- Entries supplied -
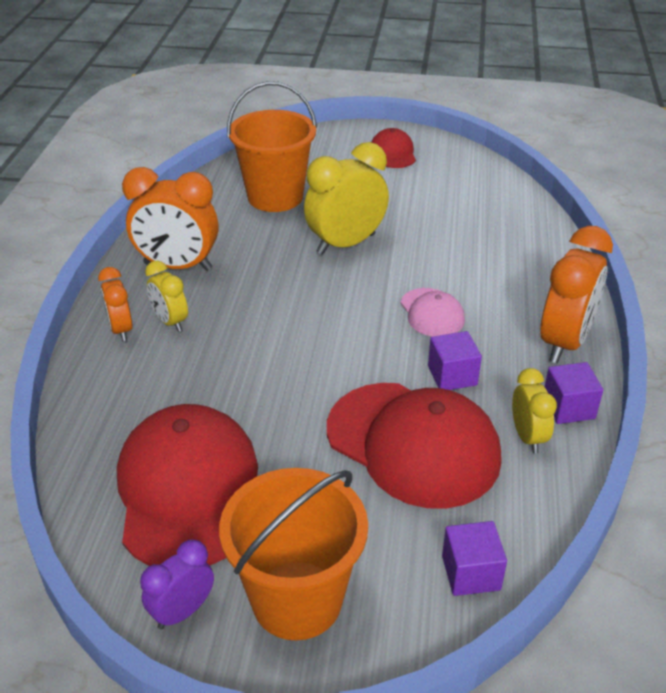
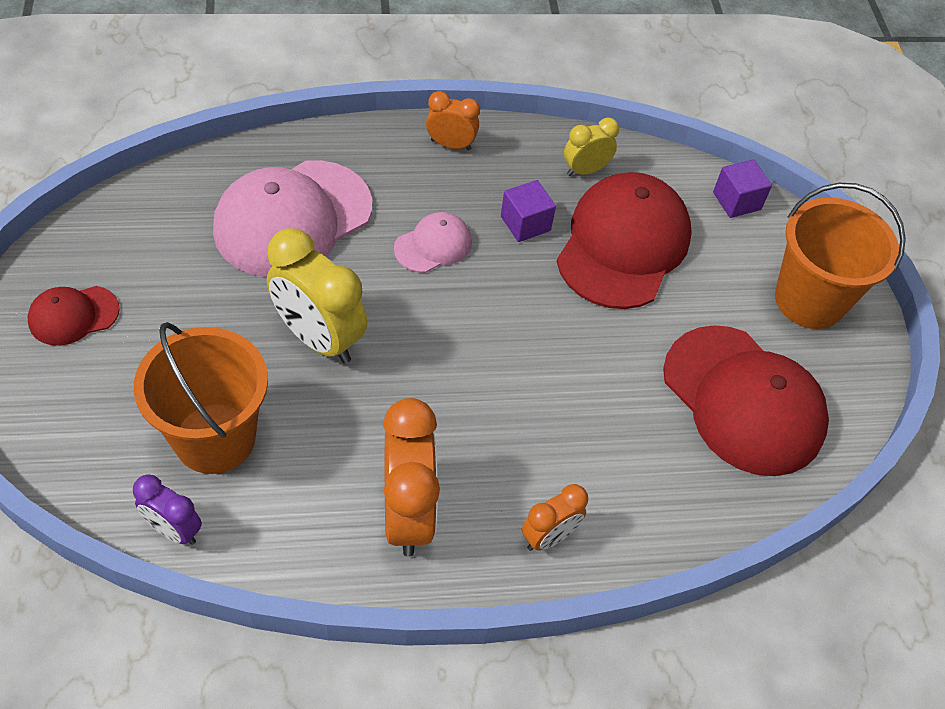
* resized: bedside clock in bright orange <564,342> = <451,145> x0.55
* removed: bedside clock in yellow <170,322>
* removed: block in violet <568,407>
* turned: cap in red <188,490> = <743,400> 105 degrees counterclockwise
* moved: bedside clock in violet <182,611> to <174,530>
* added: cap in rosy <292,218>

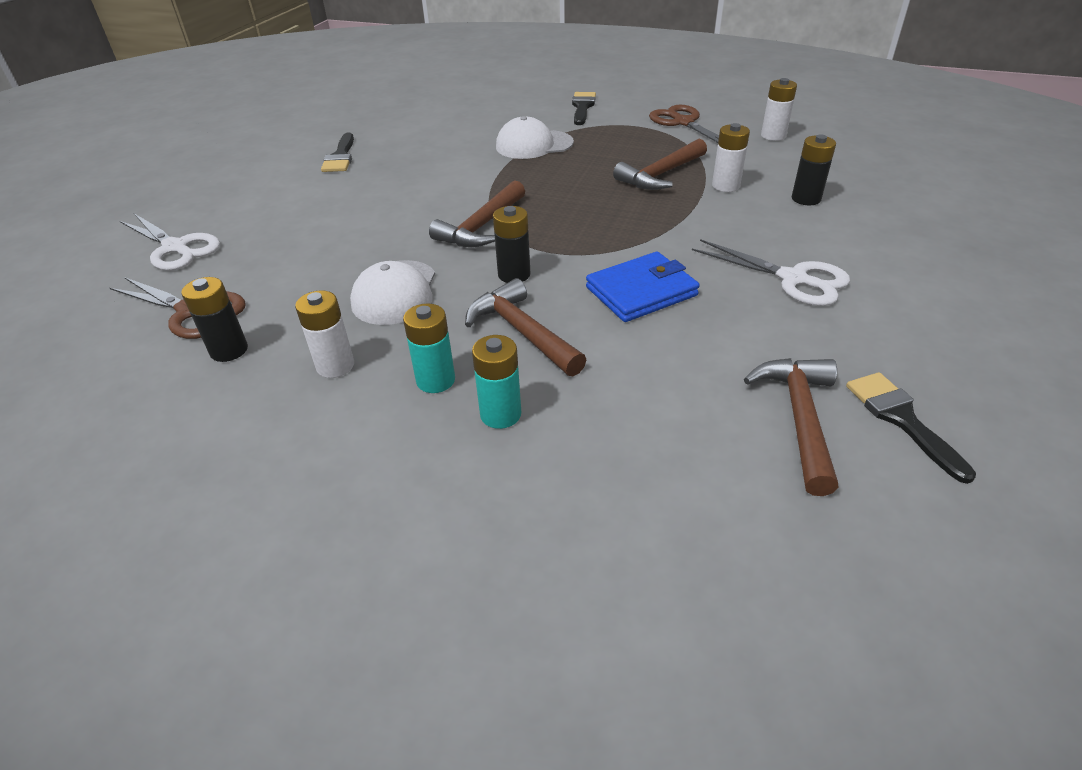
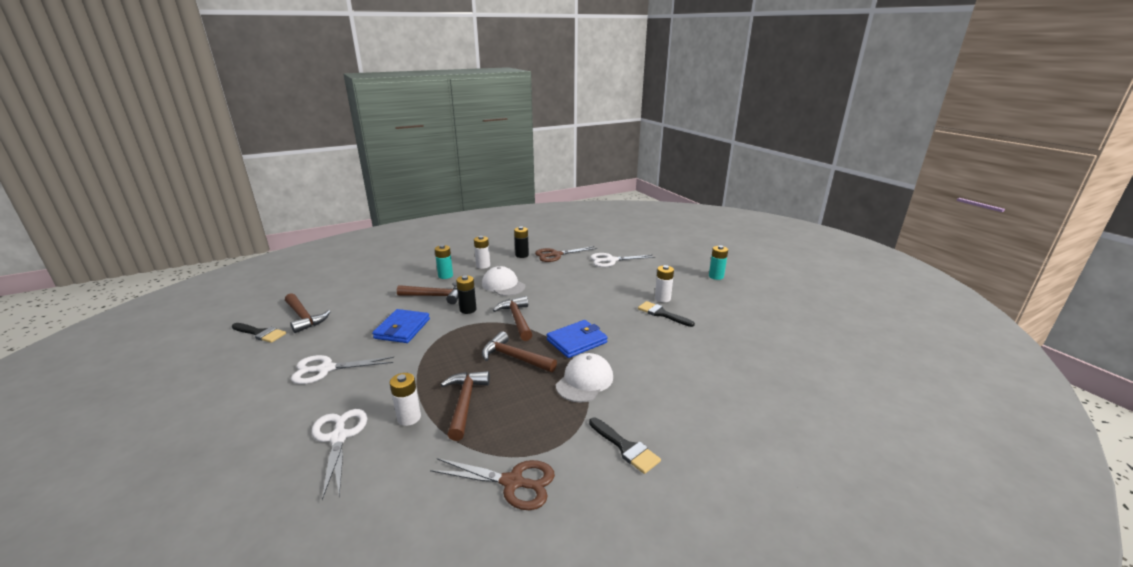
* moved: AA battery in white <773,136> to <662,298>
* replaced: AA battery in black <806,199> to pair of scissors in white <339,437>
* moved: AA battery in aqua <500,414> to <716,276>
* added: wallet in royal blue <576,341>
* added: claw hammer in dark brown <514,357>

--

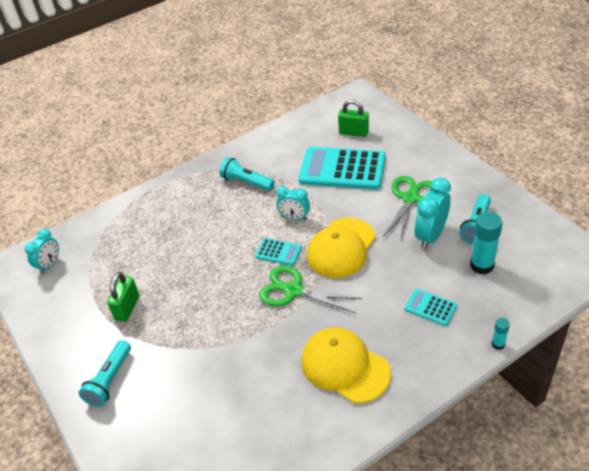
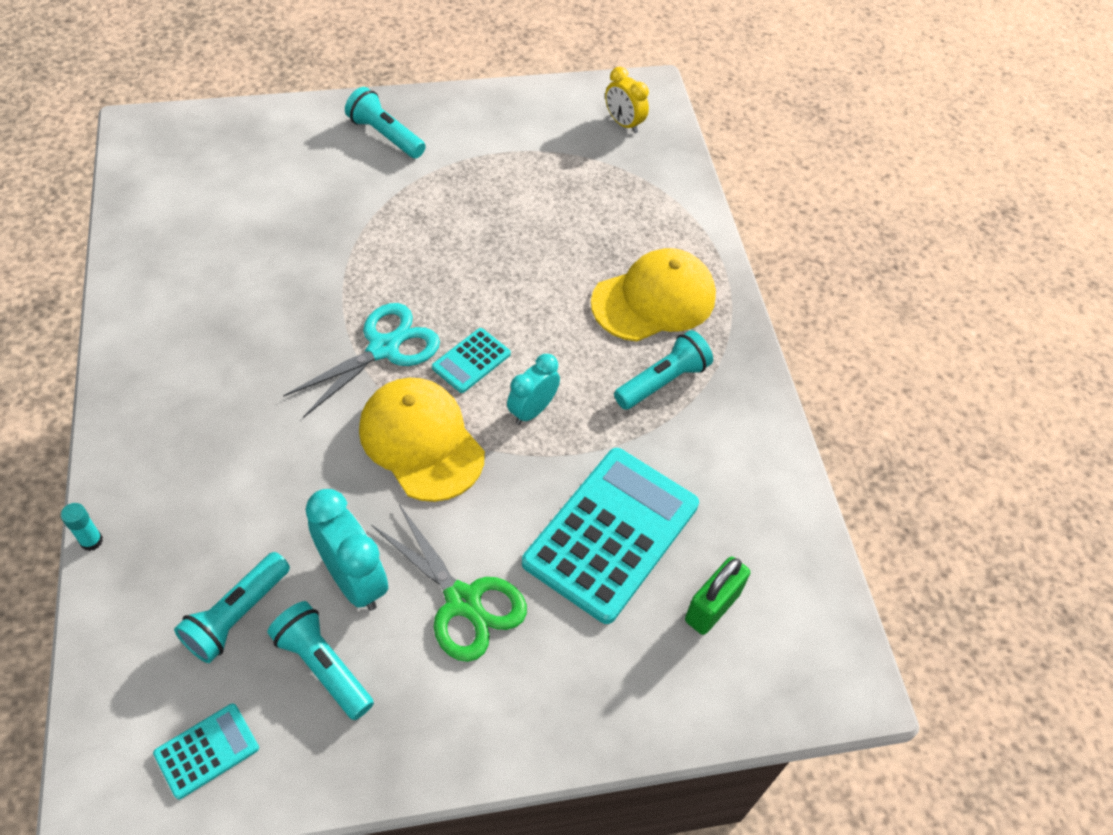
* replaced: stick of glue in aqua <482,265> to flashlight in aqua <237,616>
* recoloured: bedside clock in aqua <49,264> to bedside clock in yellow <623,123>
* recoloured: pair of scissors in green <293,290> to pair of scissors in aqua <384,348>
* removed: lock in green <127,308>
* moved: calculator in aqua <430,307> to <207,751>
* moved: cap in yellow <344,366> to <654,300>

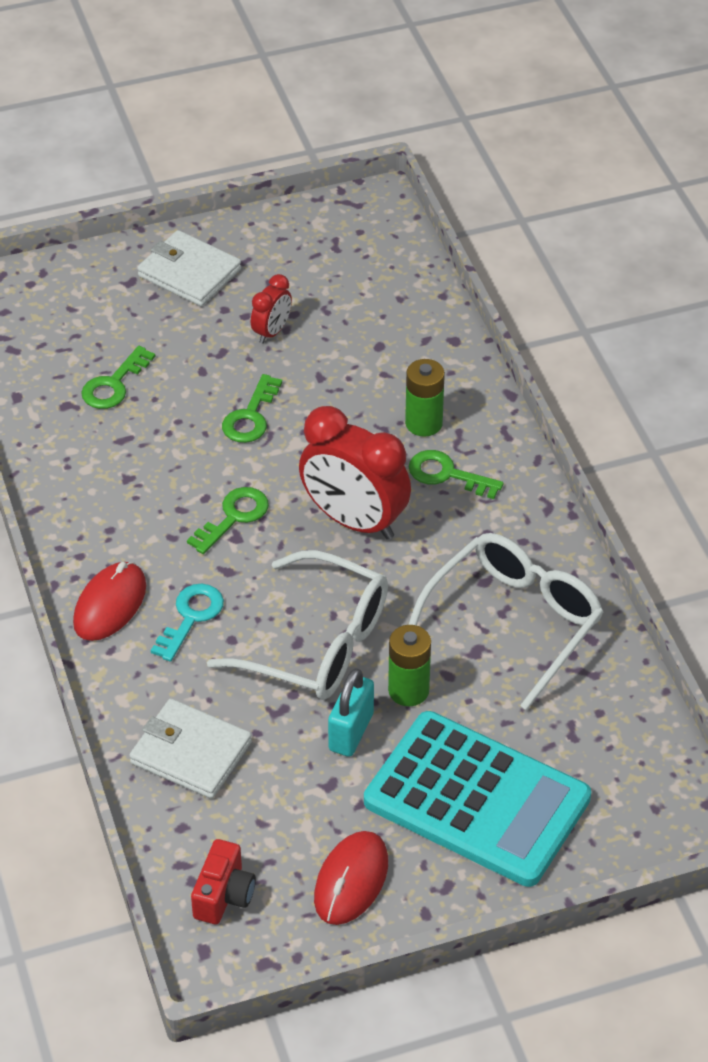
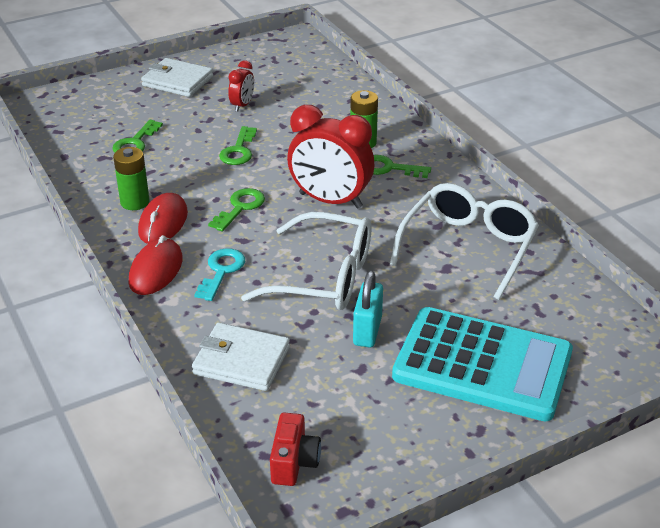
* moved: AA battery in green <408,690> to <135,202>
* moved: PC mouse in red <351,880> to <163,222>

- Try it -
From the records above, transcribe without alteration every line from the one with "<564,342> = <451,145> x0.55" to the one with "<182,611> to <174,530>", inclusive.

- Final answer -
* resized: bedside clock in bright orange <564,342> = <451,145> x0.55
* removed: bedside clock in yellow <170,322>
* removed: block in violet <568,407>
* turned: cap in red <188,490> = <743,400> 105 degrees counterclockwise
* moved: bedside clock in violet <182,611> to <174,530>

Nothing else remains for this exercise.